Would you restate, exactly as they appear, the lines from the one containing "(705, 266) = (418, 494): white" through the end of the data below?

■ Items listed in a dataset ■
Content starts
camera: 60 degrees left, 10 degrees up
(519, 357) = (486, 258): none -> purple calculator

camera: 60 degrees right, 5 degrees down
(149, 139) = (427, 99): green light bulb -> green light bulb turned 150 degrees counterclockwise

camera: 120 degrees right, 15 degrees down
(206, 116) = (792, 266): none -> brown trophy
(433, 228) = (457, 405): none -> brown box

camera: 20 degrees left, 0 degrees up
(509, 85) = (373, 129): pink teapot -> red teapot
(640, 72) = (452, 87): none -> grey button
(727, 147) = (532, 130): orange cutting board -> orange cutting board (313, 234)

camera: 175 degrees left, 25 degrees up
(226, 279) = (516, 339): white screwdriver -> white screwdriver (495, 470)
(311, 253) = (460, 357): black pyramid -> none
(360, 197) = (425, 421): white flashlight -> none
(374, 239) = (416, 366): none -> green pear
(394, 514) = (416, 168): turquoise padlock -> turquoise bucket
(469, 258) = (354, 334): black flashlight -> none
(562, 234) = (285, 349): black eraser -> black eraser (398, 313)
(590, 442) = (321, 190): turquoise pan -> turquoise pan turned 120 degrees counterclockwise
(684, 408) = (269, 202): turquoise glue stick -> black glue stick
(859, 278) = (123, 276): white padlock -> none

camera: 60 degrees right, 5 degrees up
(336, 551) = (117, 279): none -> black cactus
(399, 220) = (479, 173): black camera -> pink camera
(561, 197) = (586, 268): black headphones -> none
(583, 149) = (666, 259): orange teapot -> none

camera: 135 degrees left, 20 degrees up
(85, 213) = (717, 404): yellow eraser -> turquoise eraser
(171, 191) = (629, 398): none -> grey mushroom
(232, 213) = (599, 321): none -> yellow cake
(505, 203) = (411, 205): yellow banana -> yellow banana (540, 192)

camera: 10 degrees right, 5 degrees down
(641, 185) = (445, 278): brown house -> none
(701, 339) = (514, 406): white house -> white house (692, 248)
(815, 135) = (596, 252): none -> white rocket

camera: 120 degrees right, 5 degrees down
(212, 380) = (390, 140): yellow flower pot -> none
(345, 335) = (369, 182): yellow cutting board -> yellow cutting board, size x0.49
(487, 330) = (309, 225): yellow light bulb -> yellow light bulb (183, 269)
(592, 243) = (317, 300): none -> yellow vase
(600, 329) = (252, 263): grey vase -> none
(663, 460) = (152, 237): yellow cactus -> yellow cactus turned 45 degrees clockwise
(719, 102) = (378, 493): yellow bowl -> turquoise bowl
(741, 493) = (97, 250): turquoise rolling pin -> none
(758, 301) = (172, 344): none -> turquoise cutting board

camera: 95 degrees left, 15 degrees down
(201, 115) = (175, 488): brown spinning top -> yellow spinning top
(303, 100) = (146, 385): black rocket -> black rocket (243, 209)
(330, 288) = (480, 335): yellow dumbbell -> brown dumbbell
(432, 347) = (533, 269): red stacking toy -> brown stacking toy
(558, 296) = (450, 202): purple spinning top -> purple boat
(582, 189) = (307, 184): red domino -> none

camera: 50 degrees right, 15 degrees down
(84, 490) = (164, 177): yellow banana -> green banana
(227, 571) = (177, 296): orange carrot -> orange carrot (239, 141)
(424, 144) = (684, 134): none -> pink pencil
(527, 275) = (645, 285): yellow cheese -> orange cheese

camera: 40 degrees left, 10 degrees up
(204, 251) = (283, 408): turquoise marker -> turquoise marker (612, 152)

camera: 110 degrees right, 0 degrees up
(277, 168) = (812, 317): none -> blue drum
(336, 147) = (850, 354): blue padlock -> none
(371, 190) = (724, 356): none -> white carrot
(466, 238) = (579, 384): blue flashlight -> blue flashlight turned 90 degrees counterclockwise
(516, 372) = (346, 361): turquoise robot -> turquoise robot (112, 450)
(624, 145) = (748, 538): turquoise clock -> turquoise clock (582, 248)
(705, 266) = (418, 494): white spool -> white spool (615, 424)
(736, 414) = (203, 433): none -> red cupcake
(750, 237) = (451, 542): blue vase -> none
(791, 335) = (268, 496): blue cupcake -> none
Content ends
■ Answer to the exercise ■
(705, 266) = (418, 494): white spool -> white spool (615, 424)
(736, 414) = (203, 433): none -> red cupcake
(750, 237) = (451, 542): blue vase -> none
(791, 335) = (268, 496): blue cupcake -> none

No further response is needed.